[Data for processing]
++++++++++++++++++++
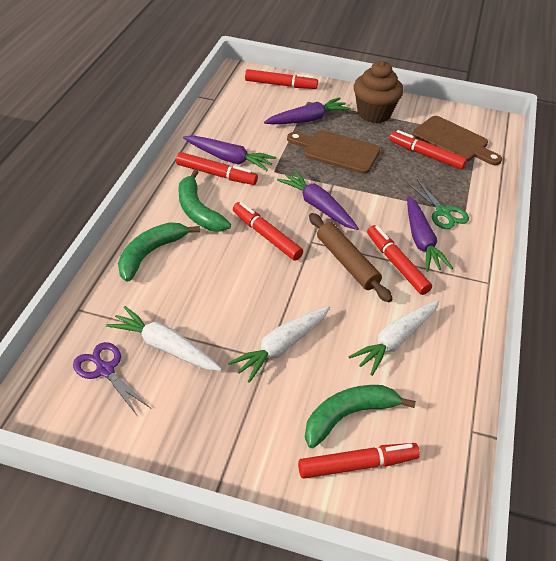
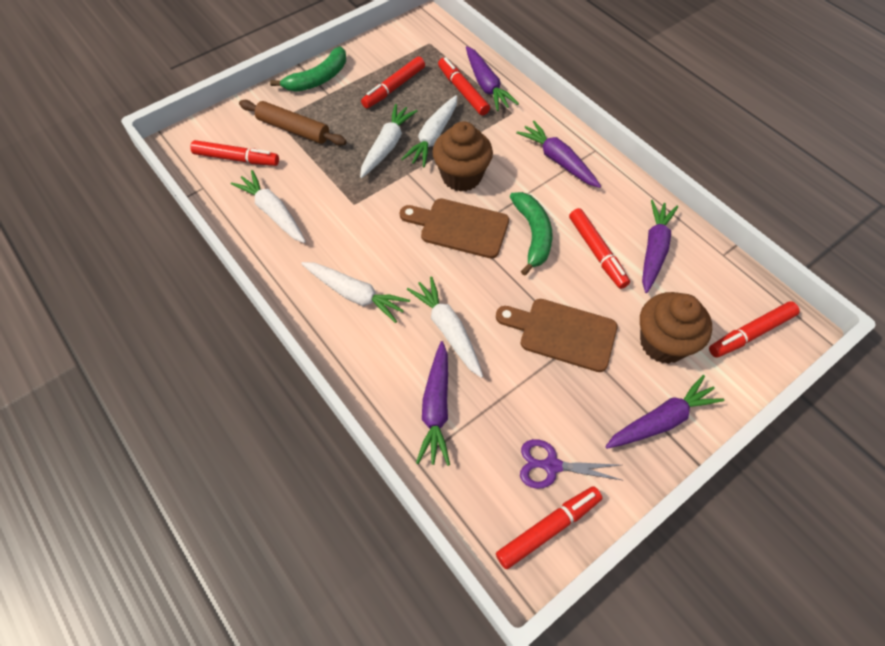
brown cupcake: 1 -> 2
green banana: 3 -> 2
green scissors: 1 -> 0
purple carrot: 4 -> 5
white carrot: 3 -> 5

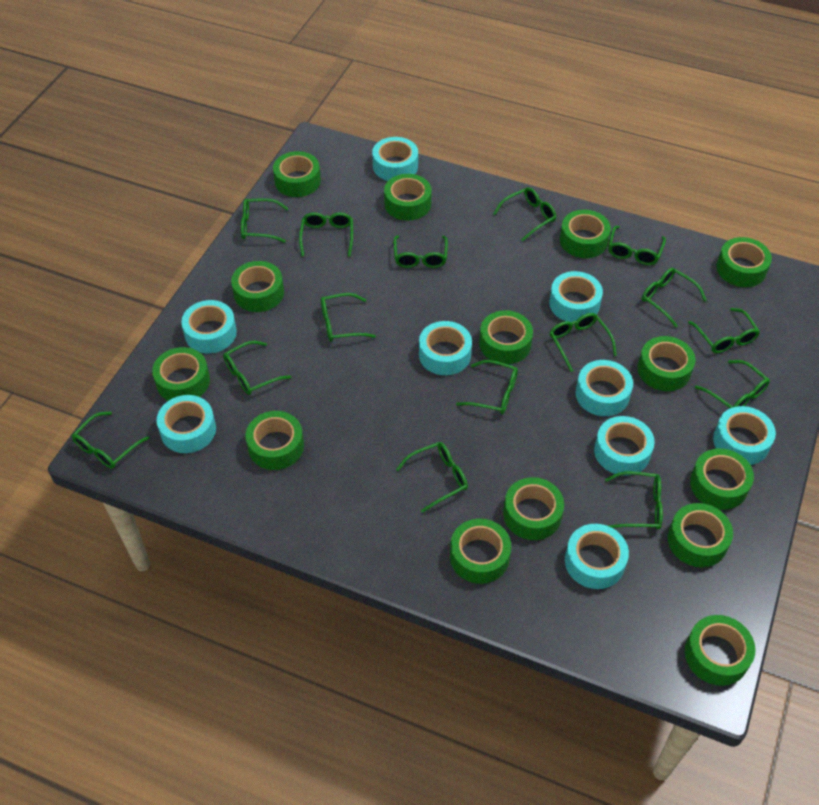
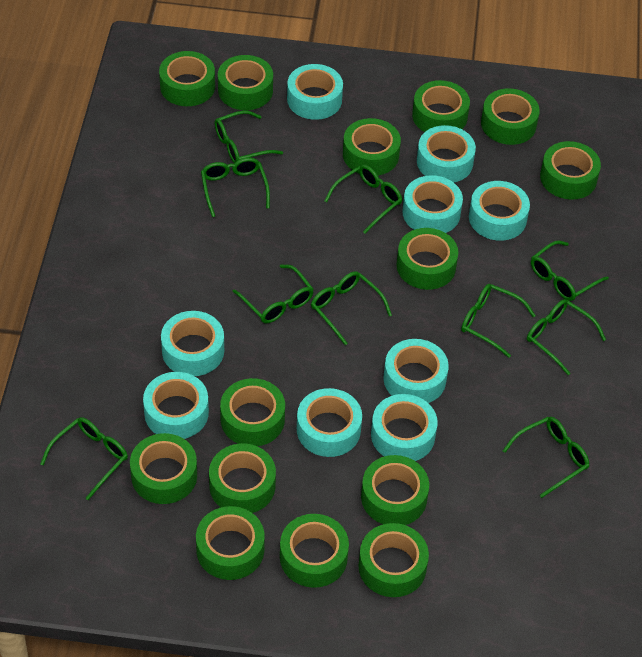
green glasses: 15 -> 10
++++++++++++++++++++
[Problem description] Give back the listing exactly, with the pictures removed.

[Written reply]
brown cupcake: 1 -> 2
green banana: 3 -> 2
green scissors: 1 -> 0
purple carrot: 4 -> 5
white carrot: 3 -> 5

green glasses: 15 -> 10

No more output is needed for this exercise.